_TASK OBJECTIVE_
Retype, word for word, every line from the one holding "none -> grey brick L10:M10 level 1" through the one holding "yellow slope I9:J9" in the entries below, both included, and only those lines.

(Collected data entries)
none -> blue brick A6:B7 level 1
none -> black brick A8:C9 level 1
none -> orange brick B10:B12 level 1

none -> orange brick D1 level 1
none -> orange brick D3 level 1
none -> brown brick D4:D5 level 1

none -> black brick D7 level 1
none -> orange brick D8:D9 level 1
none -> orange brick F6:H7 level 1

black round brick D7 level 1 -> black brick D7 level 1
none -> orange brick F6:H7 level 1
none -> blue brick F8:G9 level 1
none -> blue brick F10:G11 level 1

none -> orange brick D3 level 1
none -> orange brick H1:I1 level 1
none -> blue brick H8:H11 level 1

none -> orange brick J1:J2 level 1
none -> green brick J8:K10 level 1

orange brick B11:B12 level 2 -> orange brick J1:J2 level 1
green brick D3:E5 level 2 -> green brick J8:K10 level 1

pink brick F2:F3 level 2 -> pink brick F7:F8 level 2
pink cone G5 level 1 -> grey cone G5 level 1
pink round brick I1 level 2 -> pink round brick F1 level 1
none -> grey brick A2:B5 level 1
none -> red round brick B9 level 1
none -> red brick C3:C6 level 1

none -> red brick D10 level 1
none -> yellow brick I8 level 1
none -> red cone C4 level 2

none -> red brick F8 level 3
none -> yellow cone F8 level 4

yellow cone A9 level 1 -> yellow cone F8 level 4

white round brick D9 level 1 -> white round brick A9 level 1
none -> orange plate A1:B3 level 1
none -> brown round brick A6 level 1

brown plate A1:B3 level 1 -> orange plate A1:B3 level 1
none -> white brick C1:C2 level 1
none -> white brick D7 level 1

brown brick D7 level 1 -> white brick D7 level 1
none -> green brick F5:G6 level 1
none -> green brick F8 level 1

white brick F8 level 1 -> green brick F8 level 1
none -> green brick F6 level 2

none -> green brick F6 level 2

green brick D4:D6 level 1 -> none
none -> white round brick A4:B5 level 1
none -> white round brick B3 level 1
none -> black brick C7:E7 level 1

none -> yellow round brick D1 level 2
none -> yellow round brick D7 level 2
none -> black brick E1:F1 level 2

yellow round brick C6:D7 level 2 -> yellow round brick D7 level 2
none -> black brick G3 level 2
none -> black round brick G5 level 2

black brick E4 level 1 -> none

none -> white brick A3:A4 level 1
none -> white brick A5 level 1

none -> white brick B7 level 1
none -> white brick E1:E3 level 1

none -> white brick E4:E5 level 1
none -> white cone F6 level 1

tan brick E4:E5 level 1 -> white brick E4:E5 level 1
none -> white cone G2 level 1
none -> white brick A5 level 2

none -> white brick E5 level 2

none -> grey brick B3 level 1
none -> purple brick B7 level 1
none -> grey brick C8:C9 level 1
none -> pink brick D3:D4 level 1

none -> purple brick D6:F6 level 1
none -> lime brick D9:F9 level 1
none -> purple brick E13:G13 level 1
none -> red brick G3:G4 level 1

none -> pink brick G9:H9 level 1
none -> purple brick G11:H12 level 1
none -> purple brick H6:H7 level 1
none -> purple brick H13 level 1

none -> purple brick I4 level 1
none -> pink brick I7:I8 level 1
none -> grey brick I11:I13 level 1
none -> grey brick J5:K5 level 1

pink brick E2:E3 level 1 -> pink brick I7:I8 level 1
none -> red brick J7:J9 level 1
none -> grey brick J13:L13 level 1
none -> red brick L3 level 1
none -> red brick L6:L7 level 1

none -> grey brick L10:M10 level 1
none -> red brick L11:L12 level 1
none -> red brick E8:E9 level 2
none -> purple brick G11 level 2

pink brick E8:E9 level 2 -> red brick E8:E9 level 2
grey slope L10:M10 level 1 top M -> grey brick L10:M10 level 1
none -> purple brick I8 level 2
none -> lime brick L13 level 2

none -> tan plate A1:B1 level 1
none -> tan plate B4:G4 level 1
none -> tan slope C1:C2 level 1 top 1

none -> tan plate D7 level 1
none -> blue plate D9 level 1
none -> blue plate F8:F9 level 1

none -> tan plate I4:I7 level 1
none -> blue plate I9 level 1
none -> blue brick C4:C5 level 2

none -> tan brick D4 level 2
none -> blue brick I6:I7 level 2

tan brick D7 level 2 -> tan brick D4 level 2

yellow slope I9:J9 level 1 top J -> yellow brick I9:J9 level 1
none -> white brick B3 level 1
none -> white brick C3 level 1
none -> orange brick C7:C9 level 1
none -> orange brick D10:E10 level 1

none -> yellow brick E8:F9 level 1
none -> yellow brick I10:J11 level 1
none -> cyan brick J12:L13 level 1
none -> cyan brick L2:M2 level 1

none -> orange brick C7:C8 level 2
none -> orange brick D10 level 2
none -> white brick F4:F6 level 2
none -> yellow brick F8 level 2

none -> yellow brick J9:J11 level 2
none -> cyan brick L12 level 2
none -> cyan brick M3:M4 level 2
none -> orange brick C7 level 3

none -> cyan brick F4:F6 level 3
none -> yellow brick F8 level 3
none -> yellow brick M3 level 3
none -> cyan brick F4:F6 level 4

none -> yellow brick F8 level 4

_ANSWER FOR THE TASK_
none -> grey brick L10:M10 level 1
none -> red brick L11:L12 level 1
none -> red brick E8:E9 level 2
none -> purple brick G11 level 2

pink brick E8:E9 level 2 -> red brick E8:E9 level 2
grey slope L10:M10 level 1 top M -> grey brick L10:M10 level 1
none -> purple brick I8 level 2
none -> lime brick L13 level 2

none -> tan plate A1:B1 level 1
none -> tan plate B4:G4 level 1
none -> tan slope C1:C2 level 1 top 1

none -> tan plate D7 level 1
none -> blue plate D9 level 1
none -> blue plate F8:F9 level 1

none -> tan plate I4:I7 level 1
none -> blue plate I9 level 1
none -> blue brick C4:C5 level 2

none -> tan brick D4 level 2
none -> blue brick I6:I7 level 2

tan brick D7 level 2 -> tan brick D4 level 2

yellow slope I9:J9 level 1 top J -> yellow brick I9:J9 level 1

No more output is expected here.